## [TASK]
Your output should be exactly the lines from the one containing "move | seau/rouge" through the final line of the following data, please, with no pictures.
[ENTRIES SUPPLIED Boundary: Start]
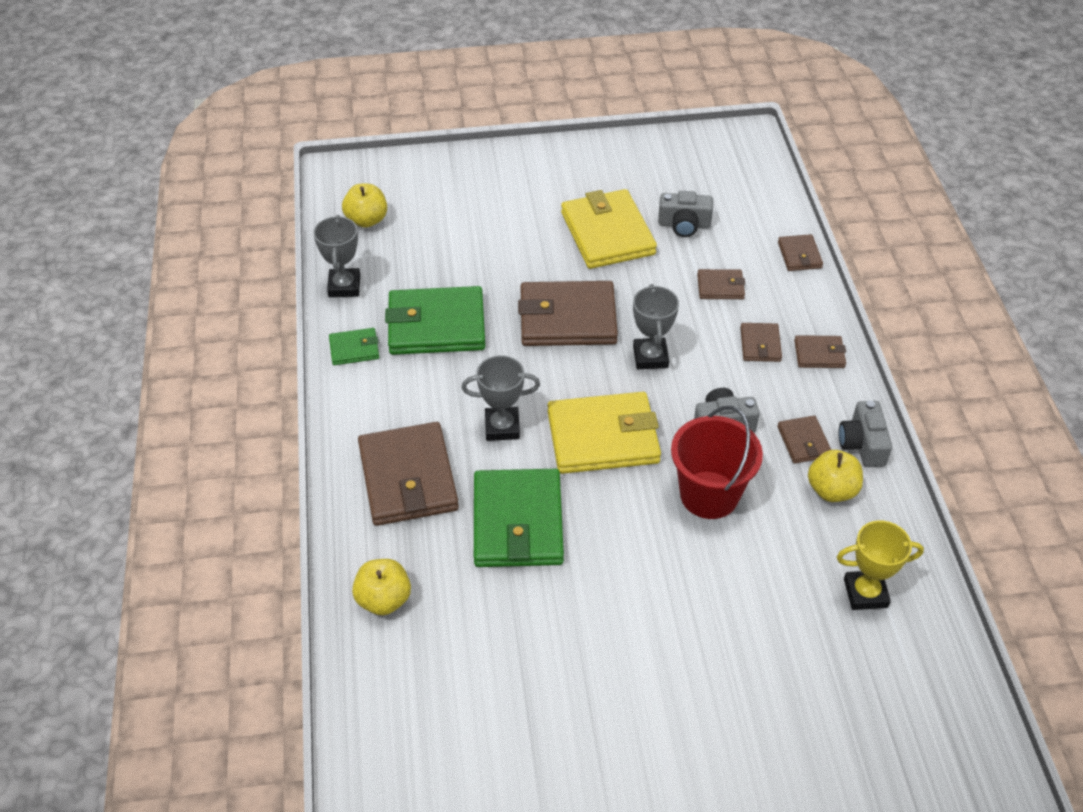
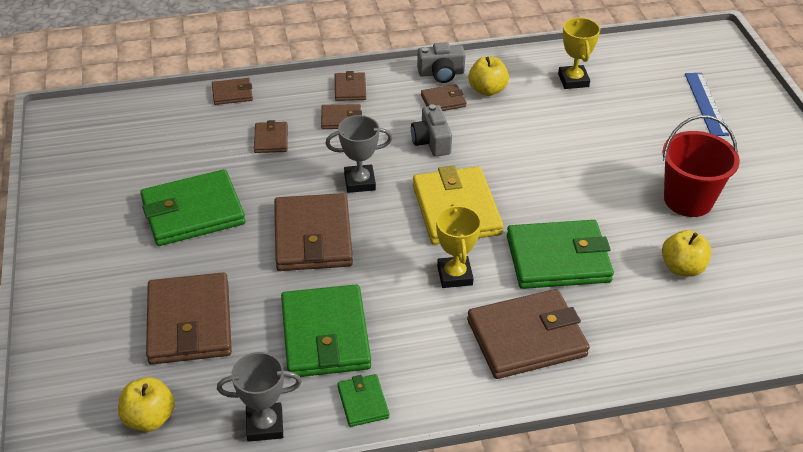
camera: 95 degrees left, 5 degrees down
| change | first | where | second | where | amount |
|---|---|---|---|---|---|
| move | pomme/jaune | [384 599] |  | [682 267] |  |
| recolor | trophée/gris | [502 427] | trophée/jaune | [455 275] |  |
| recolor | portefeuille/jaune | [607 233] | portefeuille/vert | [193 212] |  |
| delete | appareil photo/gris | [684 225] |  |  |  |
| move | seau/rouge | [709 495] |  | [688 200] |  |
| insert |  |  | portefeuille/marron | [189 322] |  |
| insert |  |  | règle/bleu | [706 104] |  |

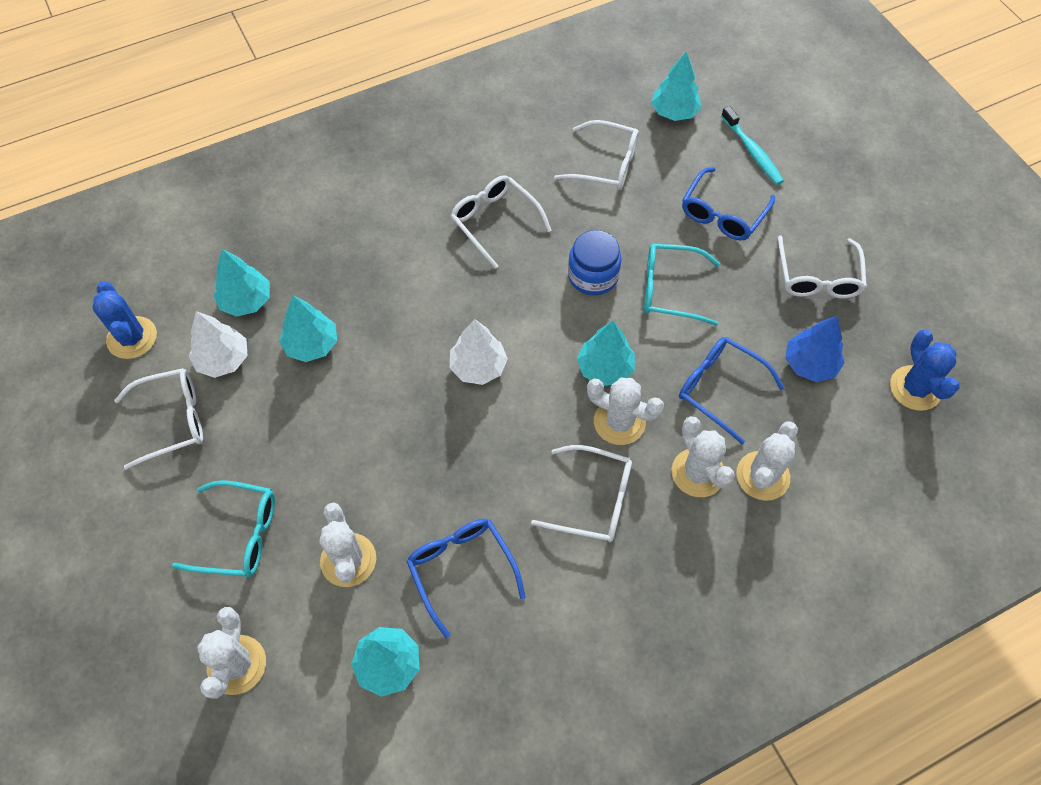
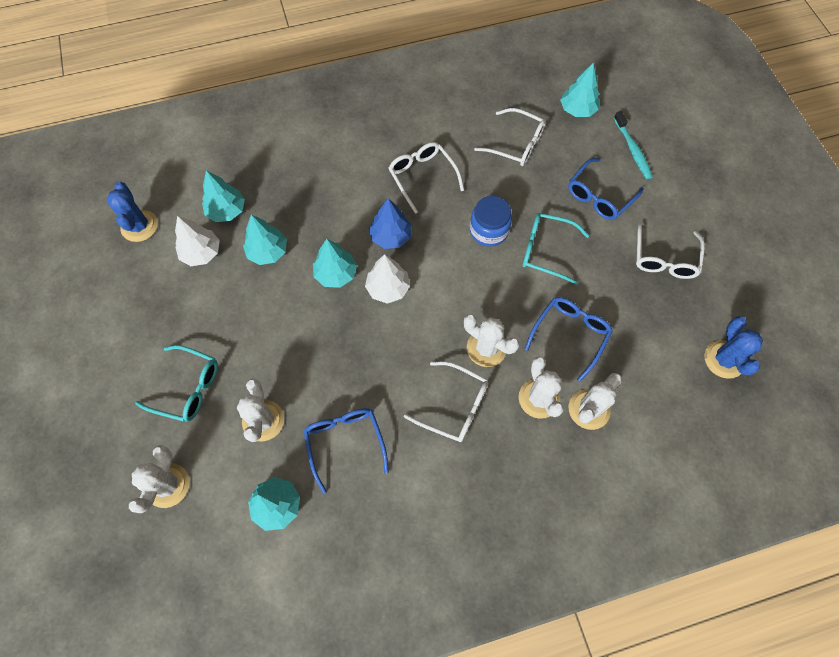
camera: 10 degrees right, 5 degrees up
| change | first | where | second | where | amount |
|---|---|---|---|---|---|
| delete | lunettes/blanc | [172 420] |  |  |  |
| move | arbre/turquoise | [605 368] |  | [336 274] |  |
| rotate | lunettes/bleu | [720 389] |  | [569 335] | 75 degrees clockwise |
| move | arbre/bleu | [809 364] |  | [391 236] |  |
[ENTRIES SUPPLIED Boundary: End]
## [RESULT OF THIS EXERCISE]
| move | seau/rouge | [709 495] |  | [688 200] |  |
| insert |  |  | portefeuille/marron | [189 322] |  |
| insert |  |  | règle/bleu | [706 104] |  |

camera: 10 degrees right, 5 degrees up
| change | first | where | second | where | amount |
|---|---|---|---|---|---|
| delete | lunettes/blanc | [172 420] |  |  |  |
| move | arbre/turquoise | [605 368] |  | [336 274] |  |
| rotate | lunettes/bleu | [720 389] |  | [569 335] | 75 degrees clockwise |
| move | arbre/bleu | [809 364] |  | [391 236] |  |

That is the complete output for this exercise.